* Exercise brief *
The pictures stay out. Please retype every line below exactly.

(Extracted data Opens)

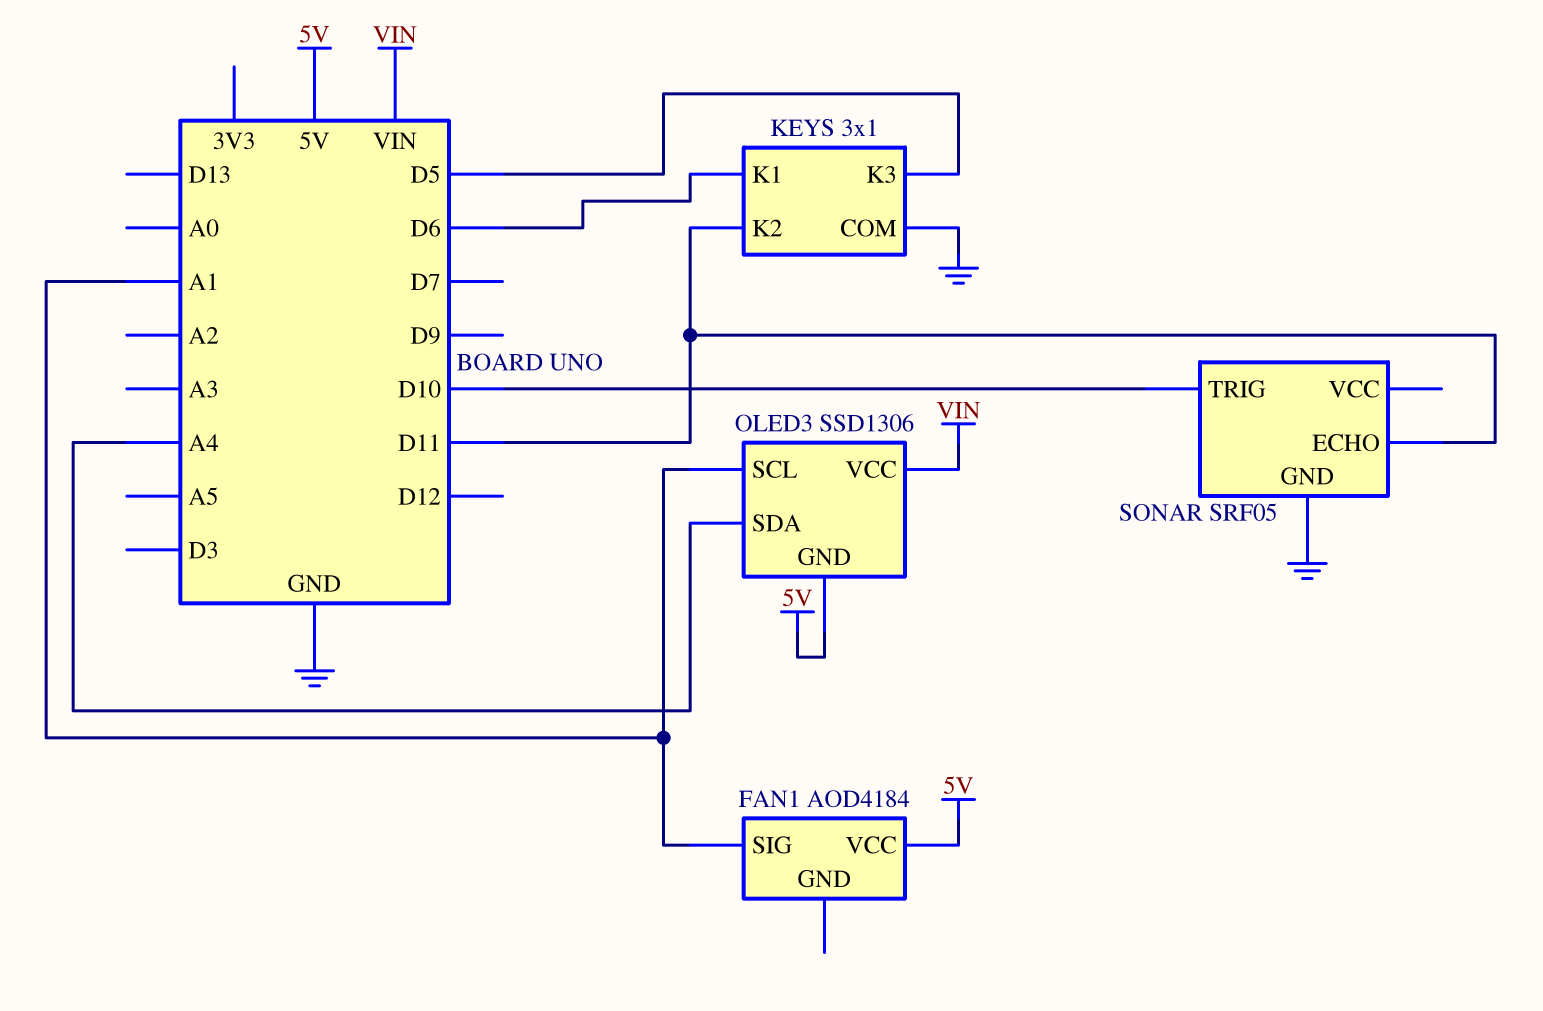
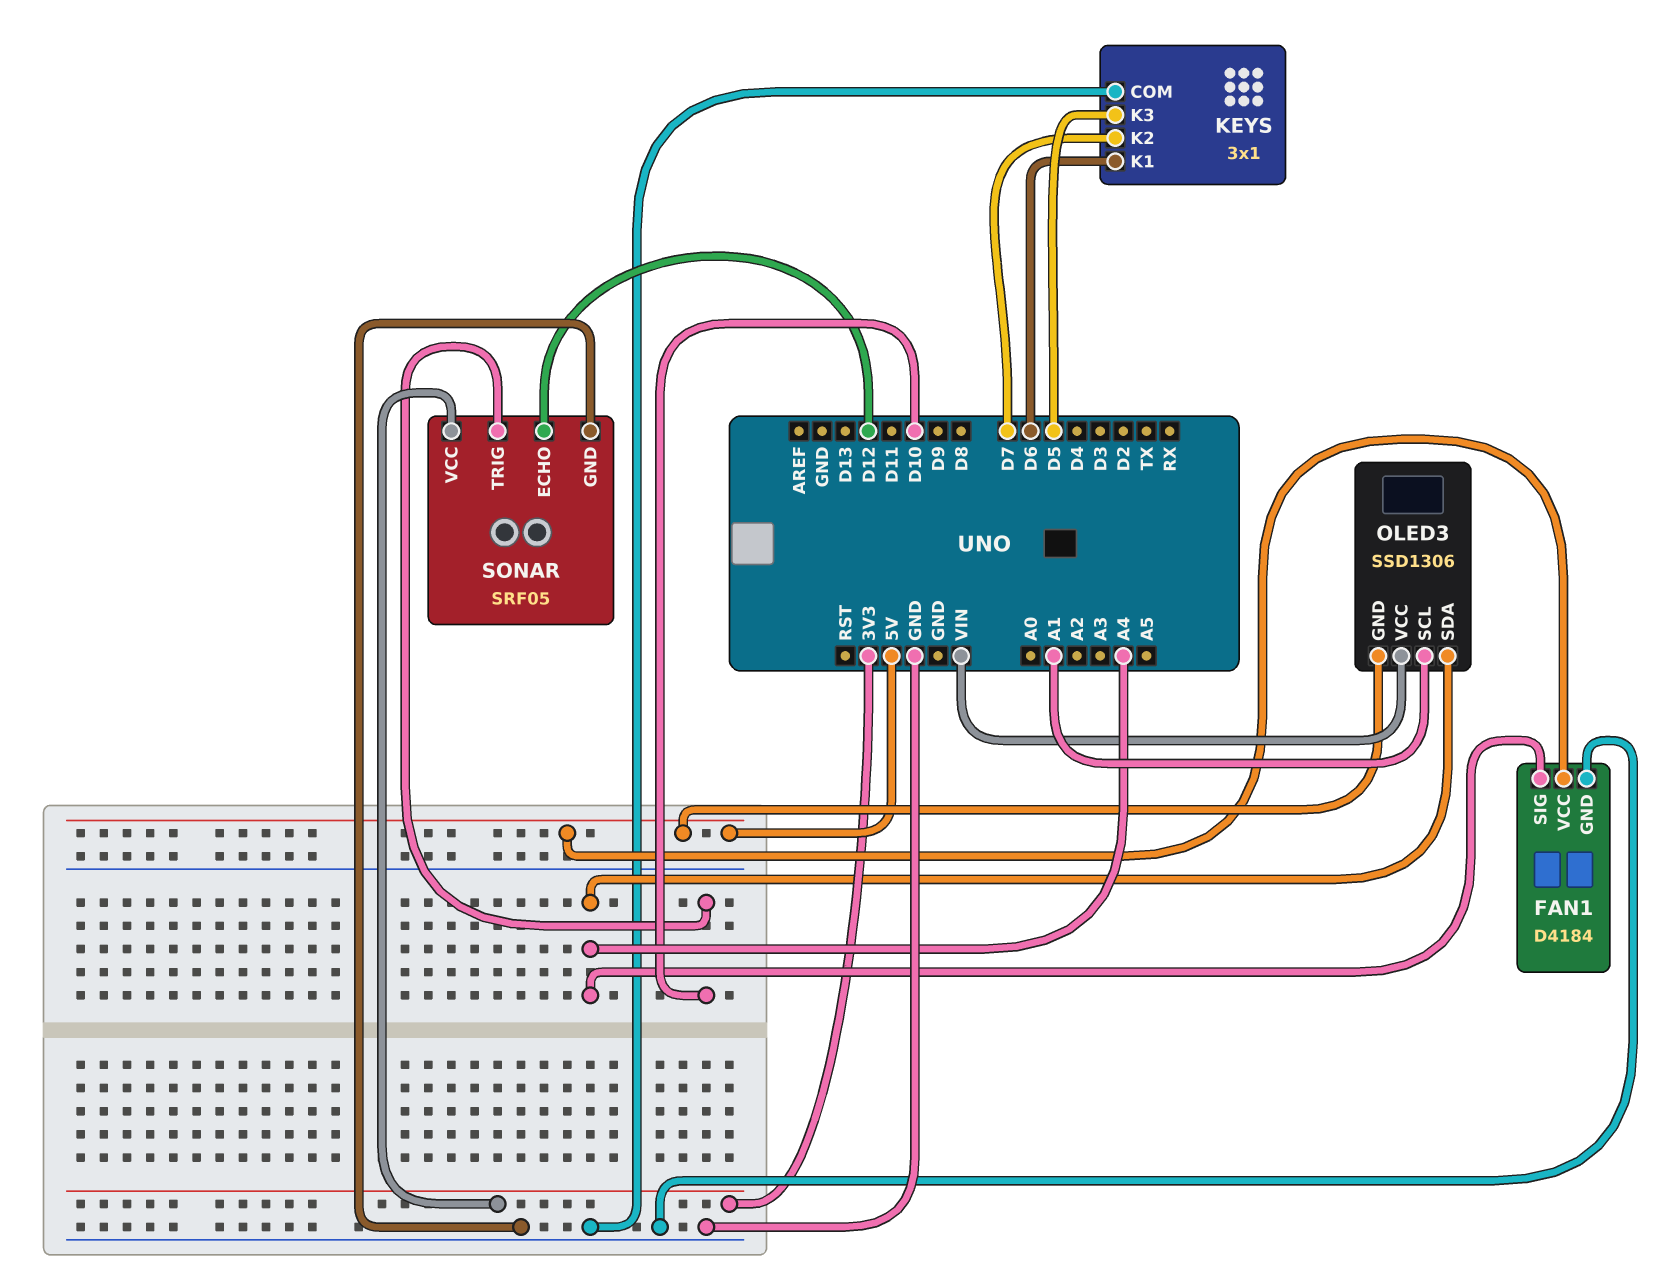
FAN1: AOD4184 -> D4184
FAN1 pin GND: none -> GND
FAN1 pin SIG: A1 -> A4
KEYS pin K2: D11 -> D7
SONAR pin ECHO: D11 -> D12
SONAR pin VCC: none -> 3V3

(Extracted data Closes)

* Answer to the exercise *
FAN1: AOD4184 -> D4184
FAN1 pin GND: none -> GND
FAN1 pin SIG: A1 -> A4
KEYS pin K2: D11 -> D7
SONAR pin ECHO: D11 -> D12
SONAR pin VCC: none -> 3V3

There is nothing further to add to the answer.